Material for this exercise Block Start
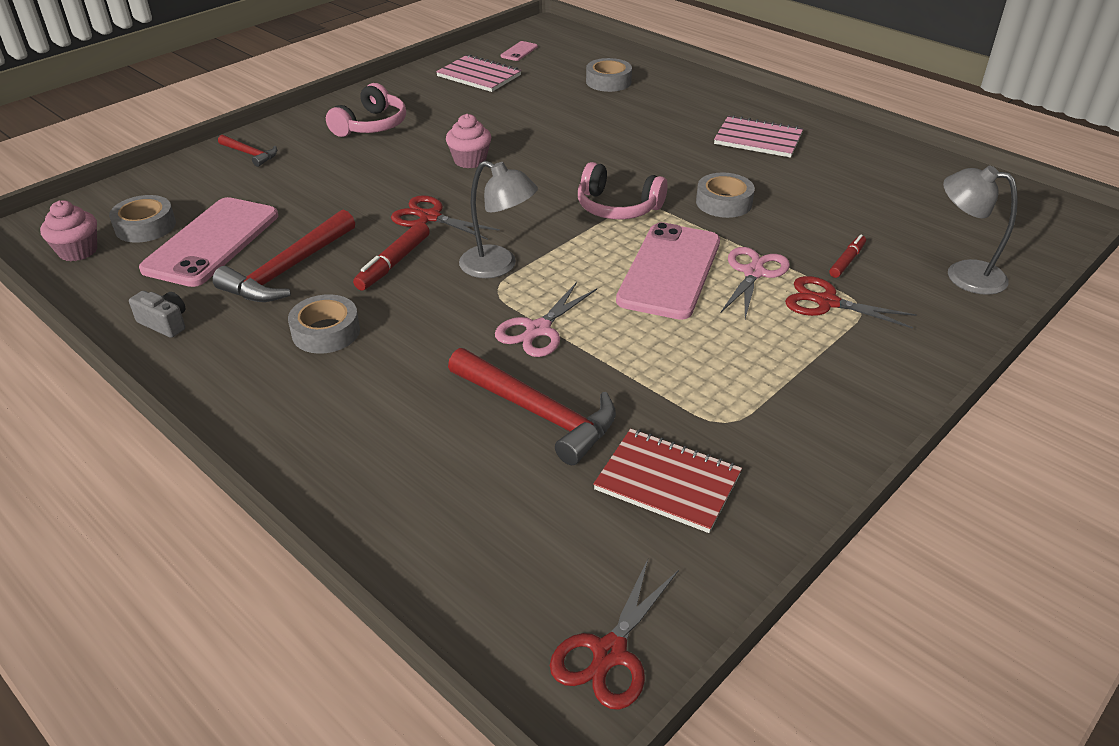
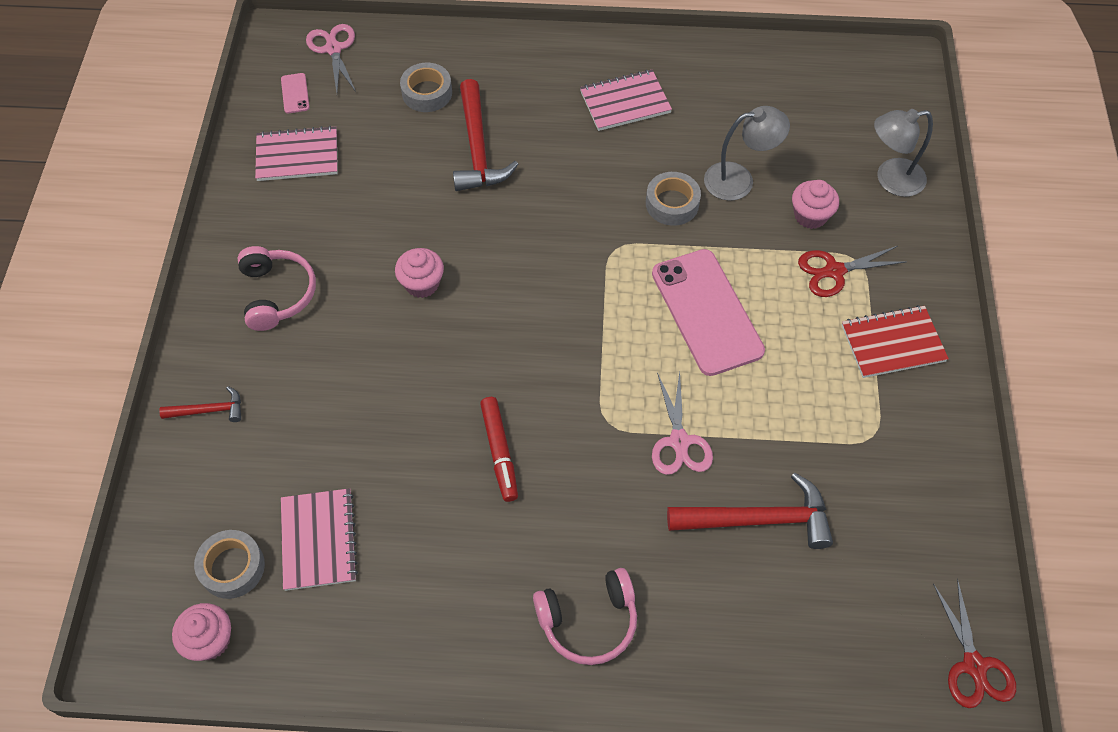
camera: 40 degrees left, 20 degrees up
grey camera [129,291,185,338] -> none
pink phone [139,197,278,287] -> pink notebook [281,488,358,591]
red hammer [212,209,355,302] -> red hammer moved to [453,79,518,191]
grey tape [288,294,360,354] -> none
red scissors [391,195,500,240] -> none
grey lamp [459,161,538,278] -> grey lamp moved to [704,106,790,201]
pink headphones [578,162,668,219] -> pink headphones moved to [533,568,637,665]
red notebook [593,429,742,533] -> red notebook moved to [842,305,949,378]
pink scissors [721,247,790,319] -> pink scissors moved to [306,24,356,93]
red marker [829,235,866,278] -> pink cupcake [792,180,839,229]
Material for this exercise Block End
Problem to work on: Your answer must be the line holding "pink phone [139,197,278,287]" plus every later line to the end of the records, copied exactly.

Task solution:
pink phone [139,197,278,287] -> pink notebook [281,488,358,591]
red hammer [212,209,355,302] -> red hammer moved to [453,79,518,191]
grey tape [288,294,360,354] -> none
red scissors [391,195,500,240] -> none
grey lamp [459,161,538,278] -> grey lamp moved to [704,106,790,201]
pink headphones [578,162,668,219] -> pink headphones moved to [533,568,637,665]
red notebook [593,429,742,533] -> red notebook moved to [842,305,949,378]
pink scissors [721,247,790,319] -> pink scissors moved to [306,24,356,93]
red marker [829,235,866,278] -> pink cupcake [792,180,839,229]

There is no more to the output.